* [About this exercise]: Without the pictures, copy the entries below word for word.

Stored data entries:
* * * * *

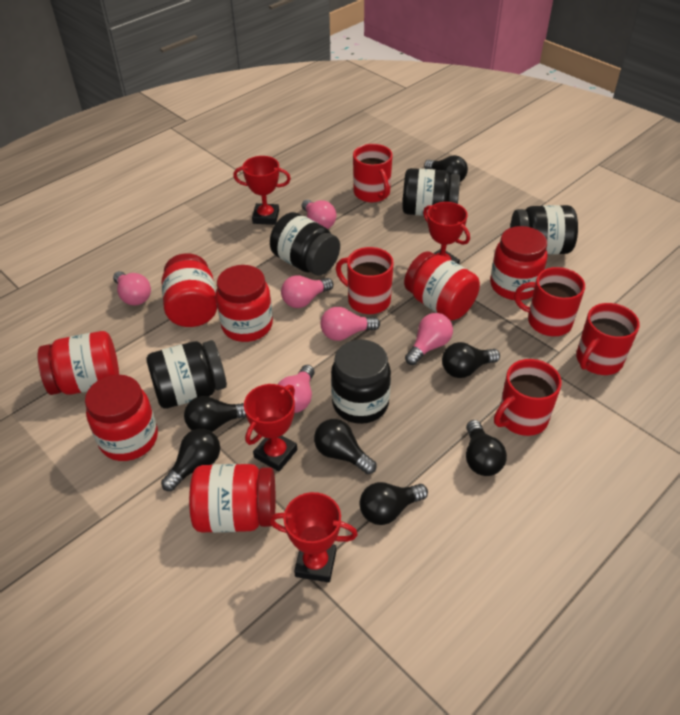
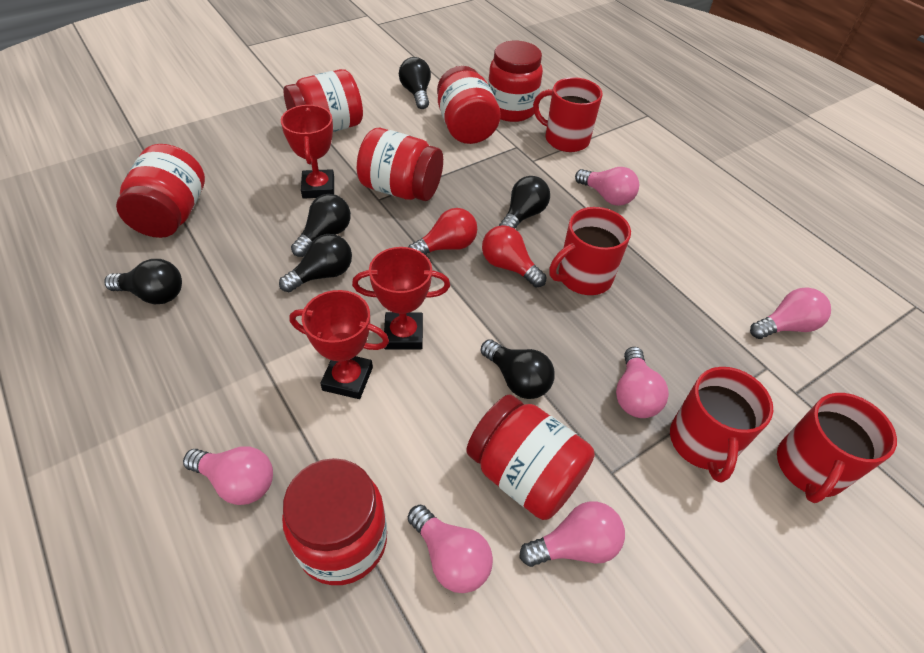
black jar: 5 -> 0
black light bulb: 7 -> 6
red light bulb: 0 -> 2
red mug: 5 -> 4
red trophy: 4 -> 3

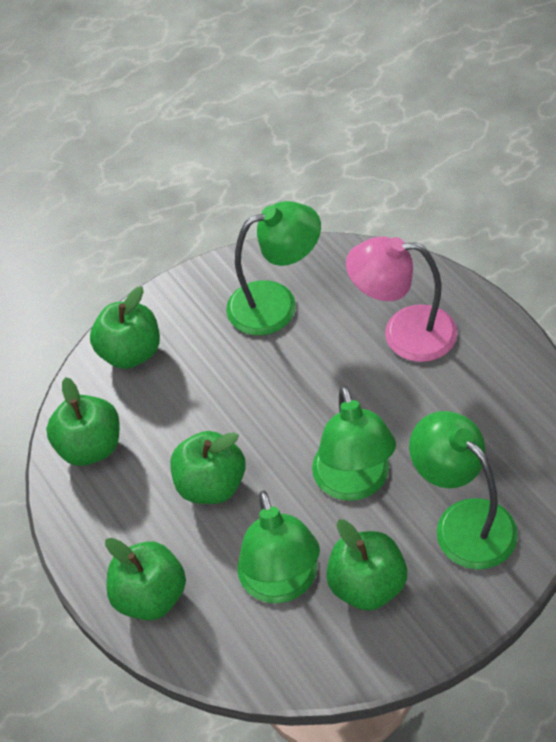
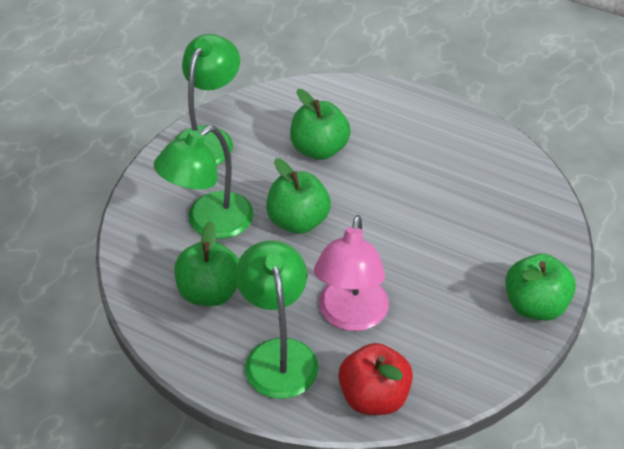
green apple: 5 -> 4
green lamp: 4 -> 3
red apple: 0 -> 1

* * * * *

* [Response]:
black jar: 5 -> 0
black light bulb: 7 -> 6
red light bulb: 0 -> 2
red mug: 5 -> 4
red trophy: 4 -> 3

green apple: 5 -> 4
green lamp: 4 -> 3
red apple: 0 -> 1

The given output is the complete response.